◆ Object change listings
--------------------------------------------------
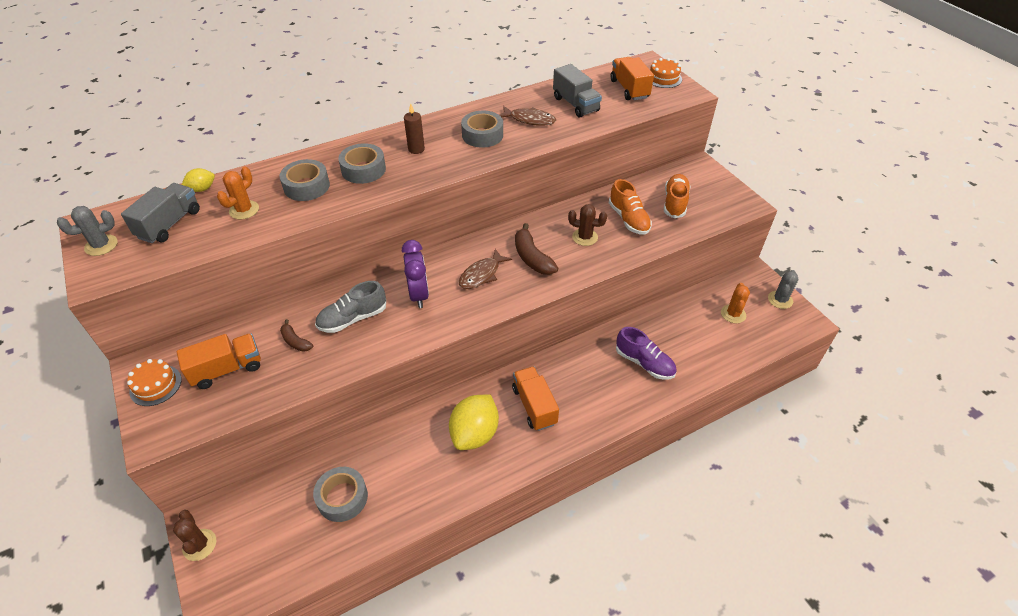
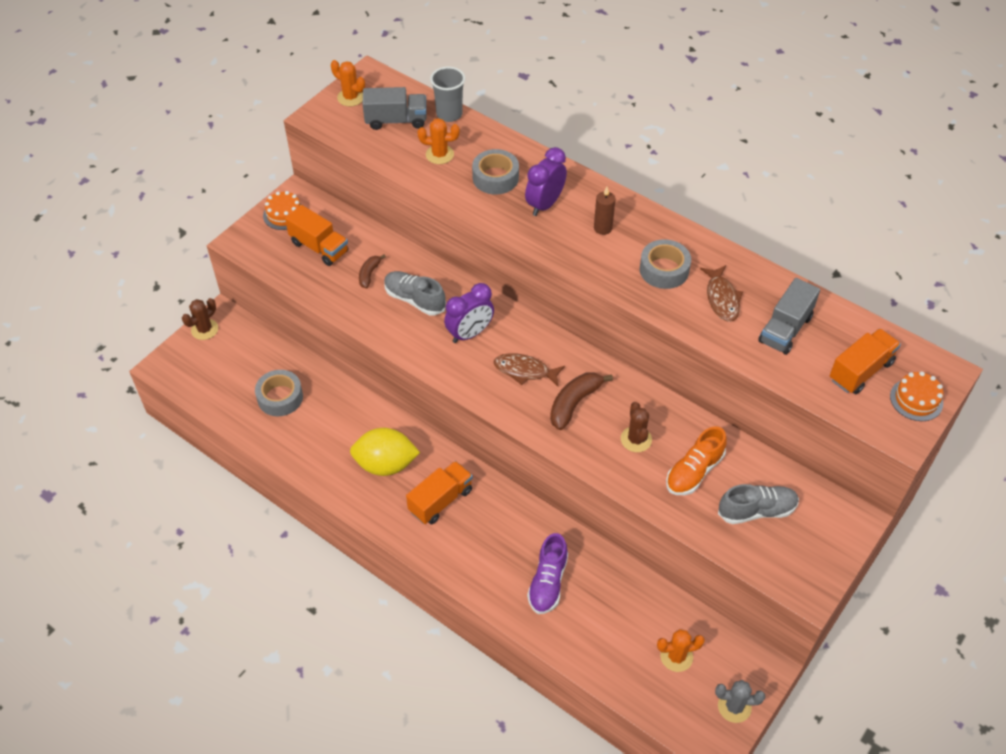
camera: 65 degrees right, 5 degrees up
(101, 245) = (350, 97): grey cactus -> orange cactus
(202, 189) = (449, 114): yellow lemon -> grey cup
(363, 170) = (545, 204): grey tape -> purple clock
(675, 203) = (756, 510): orange shoe -> grey shoe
--------------------------------------------------
◆ REQUIRED ACTION
Filter the entries down to the lines with the word "grey" in them, and copy those lines.

◆ EXPECTED ANSWER
(101, 245) = (350, 97): grey cactus -> orange cactus
(202, 189) = (449, 114): yellow lemon -> grey cup
(363, 170) = (545, 204): grey tape -> purple clock
(675, 203) = (756, 510): orange shoe -> grey shoe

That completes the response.